*** DATASET RECORDS ***

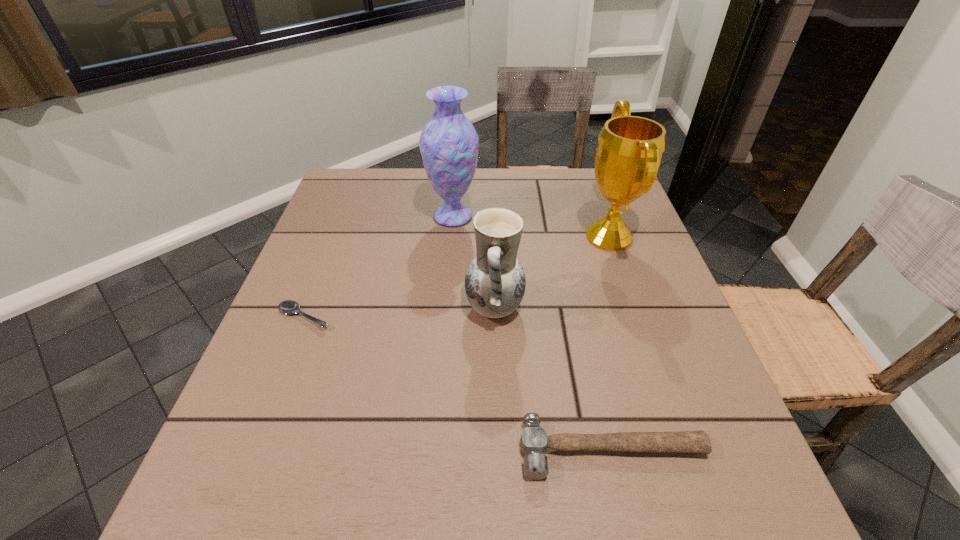
The image size is (960, 540). Find the location of `vacant space at the near right corner of the desktop`. vacant space at the near right corner of the desktop is located at coordinates pyautogui.click(x=656, y=510).

The width and height of the screenshot is (960, 540). In order to click on vacant point located between the award and the third shortest object in this screenshot , I will do `click(552, 272)`.

Where is `unoccupied position between the pottery and the nearest object`? The height and width of the screenshot is (540, 960). unoccupied position between the pottery and the nearest object is located at coordinates (553, 379).

Where is `free space that is in between the leftmost object and the award`? free space that is in between the leftmost object and the award is located at coordinates (457, 276).

Locate an element on the screen. The image size is (960, 540). vacant space in between the fourth tallest object and the leftmost object is located at coordinates (458, 383).

The height and width of the screenshot is (540, 960). In order to click on free spot between the third tallest object and the soupspoon in this screenshot , I will do `click(399, 312)`.

You are a GUI agent. You are given a task and a screenshot of the screen. Output one action in this format:
    pyautogui.click(x=<x>, y=<y>)
    Task: Click on the vacant area that lies between the award and the third tallest object
    The height and width of the screenshot is (540, 960).
    Given the screenshot: What is the action you would take?
    pyautogui.click(x=552, y=272)

Identify the location of vacant region between the award and the leftmost object. (457, 276).

Where is `free spot between the pottery and the soupspoon`? This screenshot has height=540, width=960. free spot between the pottery and the soupspoon is located at coordinates (399, 312).

Identify the location of free space between the pottery and the soupspoon. This screenshot has width=960, height=540. (399, 312).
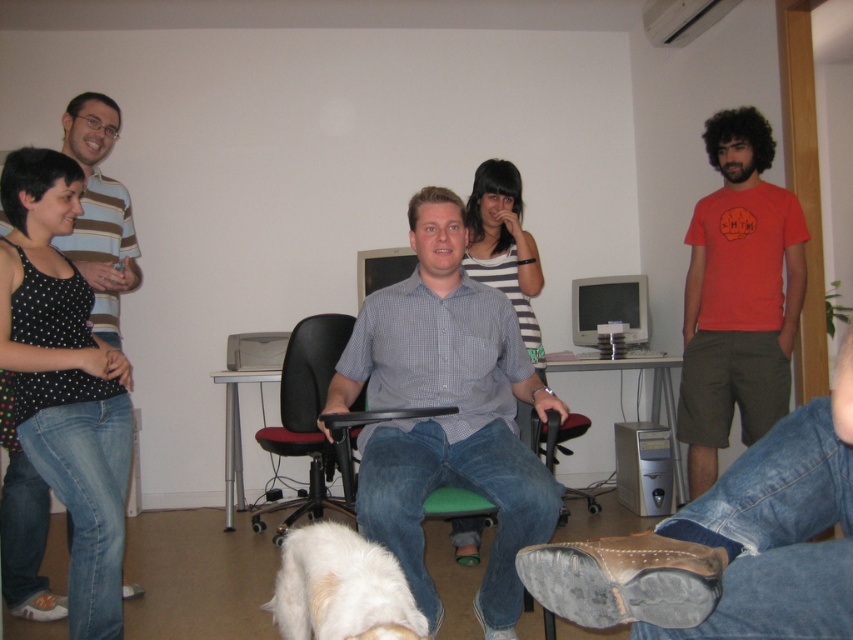
You are a guest at this gathering and want to pet the dog. Which object is closer to the entrance if you are facing the scene? Please choose between the white fluffy dog at lower center and the striped fabric dress at center.

The white fluffy dog at lower center is to the left of the striped fabric dress at center, so if you are facing the scene, the white fluffy dog at lower center would be closer to the entrance on the left side.

You are standing at the point labeled as point (451, 536) and want to walk towards the point labeled as point (708, 276). In which direction should you move relative to your current position?

You should move forward because point (708, 276) is in front of point (451, 536).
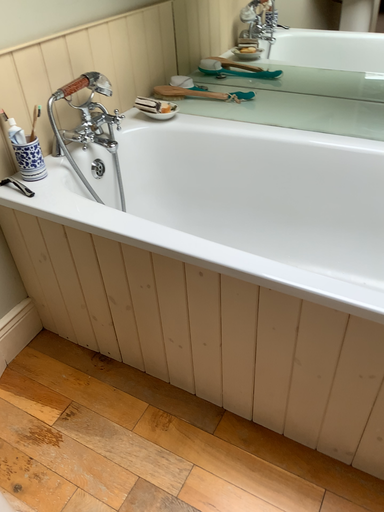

***

STATED PROBLEM — Reproduce the data above with every "pottery" swapped for "vase", leaving everything else unchanged. Omit the pictures.

COMPLETE RESPONSE —
The image size is (960, 540). Find the location of `vacant space at the near right corner of the desktop`. vacant space at the near right corner of the desktop is located at coordinates pyautogui.click(x=656, y=510).

The width and height of the screenshot is (960, 540). In order to click on vacant point located between the award and the third shortest object in this screenshot , I will do `click(552, 272)`.

Where is `unoccupied position between the vase and the nearest object`? The height and width of the screenshot is (540, 960). unoccupied position between the vase and the nearest object is located at coordinates (553, 379).

Where is `free space that is in between the leftmost object and the award`? free space that is in between the leftmost object and the award is located at coordinates (457, 276).

Locate an element on the screen. The image size is (960, 540). vacant space in between the fourth tallest object and the leftmost object is located at coordinates (458, 383).

The height and width of the screenshot is (540, 960). In order to click on free spot between the third tallest object and the soupspoon in this screenshot , I will do `click(399, 312)`.

You are a GUI agent. You are given a task and a screenshot of the screen. Output one action in this format:
    pyautogui.click(x=<x>, y=<y>)
    Task: Click on the vacant area that lies between the award and the third tallest object
    The height and width of the screenshot is (540, 960).
    Given the screenshot: What is the action you would take?
    pyautogui.click(x=552, y=272)

Identify the location of vacant region between the award and the leftmost object. (457, 276).

Where is `free spot between the vase and the soupspoon`? This screenshot has height=540, width=960. free spot between the vase and the soupspoon is located at coordinates (399, 312).

Identify the location of free space between the vase and the soupspoon. This screenshot has width=960, height=540. (399, 312).
You are a guest at this gathering and want to pet the dog. Which object is closer to the entrance if you are facing the scene? Please choose between the white fluffy dog at lower center and the striped fabric dress at center.

The white fluffy dog at lower center is to the left of the striped fabric dress at center, so if you are facing the scene, the white fluffy dog at lower center would be closer to the entrance on the left side.

You are standing at the point labeled as point (451, 536) and want to walk towards the point labeled as point (708, 276). In which direction should you move relative to your current position?

You should move forward because point (708, 276) is in front of point (451, 536).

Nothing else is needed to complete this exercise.